### Source data
◇ ◇ ◇ ◇ ◇

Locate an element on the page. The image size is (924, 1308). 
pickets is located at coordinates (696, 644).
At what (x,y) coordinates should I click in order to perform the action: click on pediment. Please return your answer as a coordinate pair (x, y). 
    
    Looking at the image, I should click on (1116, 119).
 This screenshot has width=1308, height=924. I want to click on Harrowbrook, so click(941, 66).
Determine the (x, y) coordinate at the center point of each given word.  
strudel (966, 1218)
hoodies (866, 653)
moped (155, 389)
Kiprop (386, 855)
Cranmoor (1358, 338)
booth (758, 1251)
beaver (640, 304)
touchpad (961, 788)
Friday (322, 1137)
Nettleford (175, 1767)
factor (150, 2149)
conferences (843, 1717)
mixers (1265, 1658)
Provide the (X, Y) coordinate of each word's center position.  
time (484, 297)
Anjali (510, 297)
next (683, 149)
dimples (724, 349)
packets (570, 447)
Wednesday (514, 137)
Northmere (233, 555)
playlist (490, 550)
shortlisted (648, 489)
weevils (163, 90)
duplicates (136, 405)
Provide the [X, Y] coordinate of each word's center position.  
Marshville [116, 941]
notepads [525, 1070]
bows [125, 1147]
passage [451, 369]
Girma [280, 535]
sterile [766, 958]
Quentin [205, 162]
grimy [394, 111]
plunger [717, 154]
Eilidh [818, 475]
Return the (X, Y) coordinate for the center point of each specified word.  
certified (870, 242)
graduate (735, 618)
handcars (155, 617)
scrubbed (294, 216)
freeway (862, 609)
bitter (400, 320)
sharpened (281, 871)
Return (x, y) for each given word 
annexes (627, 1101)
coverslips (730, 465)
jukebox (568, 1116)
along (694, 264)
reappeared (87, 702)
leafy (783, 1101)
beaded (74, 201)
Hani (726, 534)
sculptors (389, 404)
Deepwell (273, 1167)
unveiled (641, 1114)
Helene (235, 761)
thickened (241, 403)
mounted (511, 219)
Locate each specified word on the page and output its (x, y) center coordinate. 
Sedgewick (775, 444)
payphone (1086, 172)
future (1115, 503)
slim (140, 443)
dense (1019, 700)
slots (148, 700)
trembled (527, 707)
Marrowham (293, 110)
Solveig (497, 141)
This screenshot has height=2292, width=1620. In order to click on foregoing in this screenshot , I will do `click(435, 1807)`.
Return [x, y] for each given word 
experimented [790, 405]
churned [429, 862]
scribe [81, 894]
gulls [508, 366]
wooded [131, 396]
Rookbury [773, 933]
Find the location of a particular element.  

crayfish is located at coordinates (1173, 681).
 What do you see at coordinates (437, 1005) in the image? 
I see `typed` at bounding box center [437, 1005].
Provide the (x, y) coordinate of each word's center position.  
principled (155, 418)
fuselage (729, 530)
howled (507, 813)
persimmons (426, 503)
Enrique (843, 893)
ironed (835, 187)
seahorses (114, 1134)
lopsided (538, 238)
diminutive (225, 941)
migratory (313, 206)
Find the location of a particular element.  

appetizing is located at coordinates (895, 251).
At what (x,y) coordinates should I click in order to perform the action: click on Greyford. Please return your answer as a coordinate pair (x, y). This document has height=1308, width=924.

◇ ◇ ◇ ◇ ◇

Rewrite every item above as a numbered list, leaving out the blank lines.

### Exercise answer
1. Locate an element on the page. The image size is (924, 1308). 
2. pickets is located at coordinates (696, 644).
3. At what (x,y) coordinates should I click in order to perform the action: click on pediment. Please return your answer as a coordinate pair (x, y). 
4.     Looking at the image, I should click on (1116, 119).
5.  This screenshot has width=1308, height=924. I want to click on Harrowbrook, so click(941, 66).
6. Determine the (x, y) coordinate at the center point of each given word.  
7. strudel (966, 1218)
8. hoodies (866, 653)
9. moped (155, 389)
10. Kiprop (386, 855)
11. Cranmoor (1358, 338)
12. booth (758, 1251)
13. beaver (640, 304)
14. touchpad (961, 788)
15. Friday (322, 1137)
16. Nettleford (175, 1767)
17. factor (150, 2149)
18. conferences (843, 1717)
19. mixers (1265, 1658)
20. Provide the (X, Y) coordinate of each word's center position.  
21. time (484, 297)
22. Anjali (510, 297)
23. next (683, 149)
24. dimples (724, 349)
25. packets (570, 447)
26. Wednesday (514, 137)
27. Northmere (233, 555)
28. playlist (490, 550)
29. shortlisted (648, 489)
30. weevils (163, 90)
31. duplicates (136, 405)
32. Provide the [X, Y] coordinate of each word's center position.  
33. Marshville [116, 941]
34. notepads [525, 1070]
35. bows [125, 1147]
36. passage [451, 369]
37. Girma [280, 535]
38. sterile [766, 958]
39. Quentin [205, 162]
40. grimy [394, 111]
41. plunger [717, 154]
42. Eilidh [818, 475]
43. Return the (X, Y) coordinate for the center point of each specified word.  
44. certified (870, 242)
45. graduate (735, 618)
46. handcars (155, 617)
47. scrubbed (294, 216)
48. freeway (862, 609)
49. bitter (400, 320)
50. sharpened (281, 871)
51. Return (x, y) for each given word 
52. annexes (627, 1101)
53. coverslips (730, 465)
54. jukebox (568, 1116)
55. along (694, 264)
56. reappeared (87, 702)
57. leafy (783, 1101)
58. beaded (74, 201)
59. Hani (726, 534)
60. sculptors (389, 404)
61. Deepwell (273, 1167)
62. unveiled (641, 1114)
63. Helene (235, 761)
64. thickened (241, 403)
65. mounted (511, 219)
66. Locate each specified word on the page and output its (x, y) center coordinate. 
67. Sedgewick (775, 444)
68. payphone (1086, 172)
69. future (1115, 503)
70. slim (140, 443)
71. dense (1019, 700)
72. slots (148, 700)
73. trembled (527, 707)
74. Marrowham (293, 110)
75. Solveig (497, 141)
76. This screenshot has height=2292, width=1620. In order to click on foregoing in this screenshot , I will do `click(435, 1807)`.
77. Return [x, y] for each given word 
78. experimented [790, 405]
79. churned [429, 862]
80. scribe [81, 894]
81. gulls [508, 366]
82. wooded [131, 396]
83. Rookbury [773, 933]
84. Find the location of a particular element.  
85. crayfish is located at coordinates (1173, 681).
86.  What do you see at coordinates (437, 1005) in the image? 
87. I see `typed` at bounding box center [437, 1005].
88. Provide the (x, y) coordinate of each word's center position.  
89. principled (155, 418)
90. fuselage (729, 530)
91. howled (507, 813)
92. persimmons (426, 503)
93. Enrique (843, 893)
94. ironed (835, 187)
95. seahorses (114, 1134)
96. lopsided (538, 238)
97. diminutive (225, 941)
98. migratory (313, 206)
99. Find the location of a particular element.  
100. appetizing is located at coordinates (895, 251).
101. At what (x,y) coordinates should I click in order to perform the action: click on Greyford. Please return your answer as a coordinate pair (x, y). This document has height=1308, width=924.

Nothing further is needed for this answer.